# Data extract:
··········
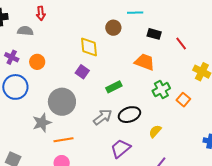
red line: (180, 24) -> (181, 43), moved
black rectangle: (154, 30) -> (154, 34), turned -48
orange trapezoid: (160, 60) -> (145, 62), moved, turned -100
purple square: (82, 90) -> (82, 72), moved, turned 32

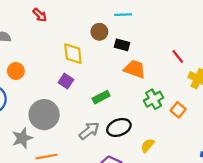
red arrow: (41, 13) -> (40, 15), moved, turned -40
black rectangle: (154, 34) -> (122, 45), moved
red line: (181, 43) -> (178, 56), moved

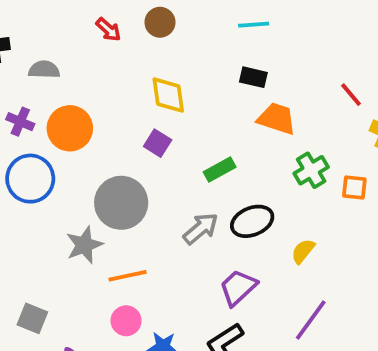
brown circle: (99, 32) -> (160, 22), moved
orange circle: (16, 71) -> (70, 128), size x1.5
orange square: (178, 110) -> (354, 188), turned -32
··········
Give the lines exactly, from the first line of the entries to the line with "brown circle: (99, 32) -> (160, 22), moved", both ends included. Skip the pictures.

red line: (180, 24) -> (181, 43), moved
black rectangle: (154, 30) -> (154, 34), turned -48
orange trapezoid: (160, 60) -> (145, 62), moved, turned -100
purple square: (82, 90) -> (82, 72), moved, turned 32

red arrow: (41, 13) -> (40, 15), moved, turned -40
black rectangle: (154, 34) -> (122, 45), moved
red line: (181, 43) -> (178, 56), moved

brown circle: (99, 32) -> (160, 22), moved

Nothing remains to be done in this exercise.